The problem:
Your task is to output the listing exactly, leaving every image out.

Material provided:
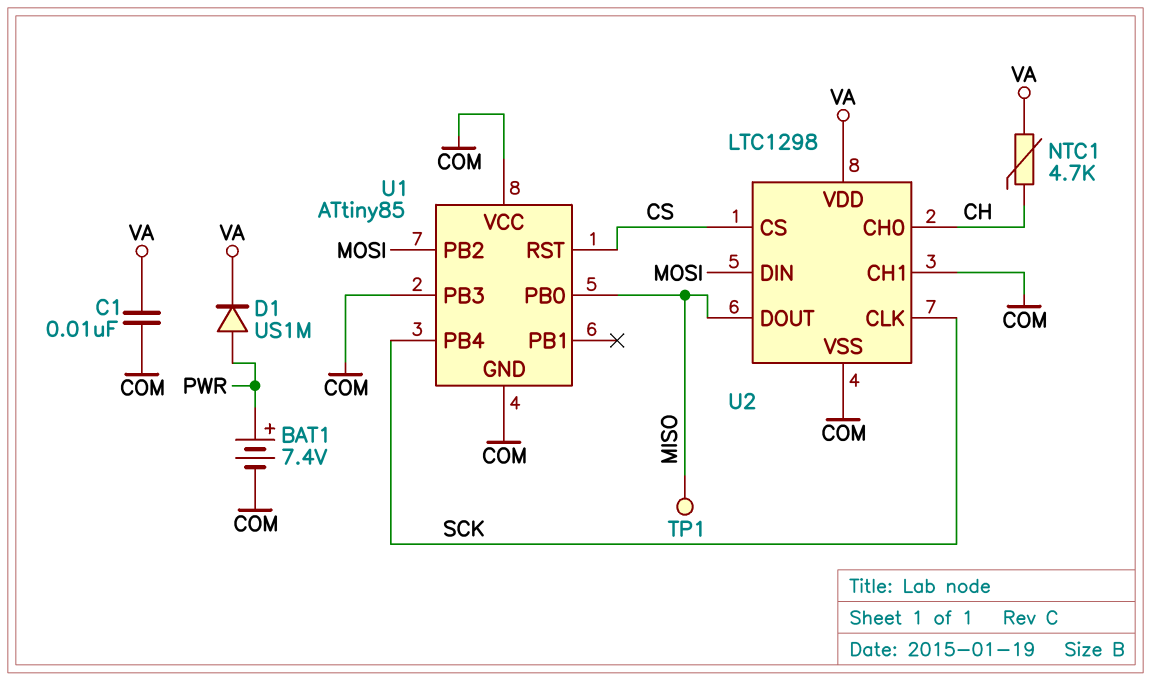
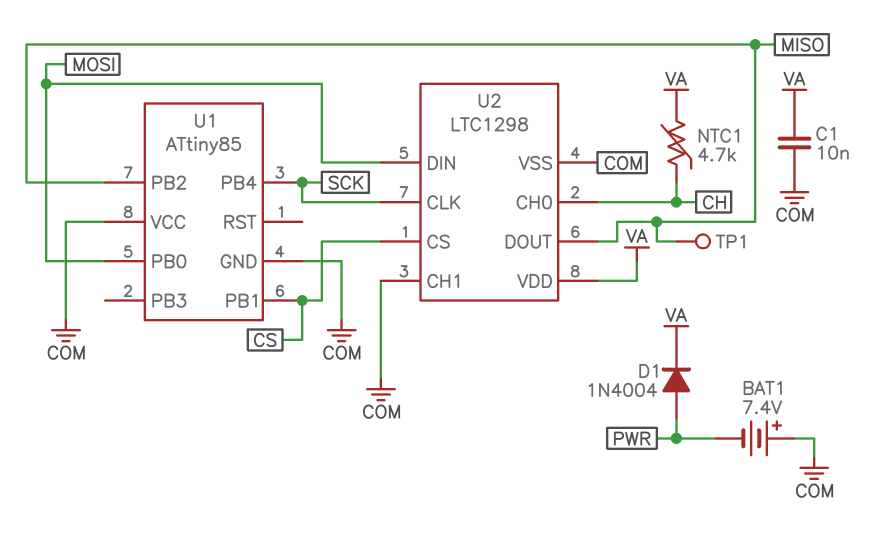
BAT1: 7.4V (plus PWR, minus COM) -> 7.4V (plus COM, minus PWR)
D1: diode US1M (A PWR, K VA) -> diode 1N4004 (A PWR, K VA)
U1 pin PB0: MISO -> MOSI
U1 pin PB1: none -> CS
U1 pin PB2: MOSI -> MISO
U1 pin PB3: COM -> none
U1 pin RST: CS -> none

Expected answer:
BAT1: 7.4V (plus PWR, minus COM) -> 7.4V (plus COM, minus PWR)
D1: diode US1M (A PWR, K VA) -> diode 1N4004 (A PWR, K VA)
U1 pin PB0: MISO -> MOSI
U1 pin PB1: none -> CS
U1 pin PB2: MOSI -> MISO
U1 pin PB3: COM -> none
U1 pin RST: CS -> none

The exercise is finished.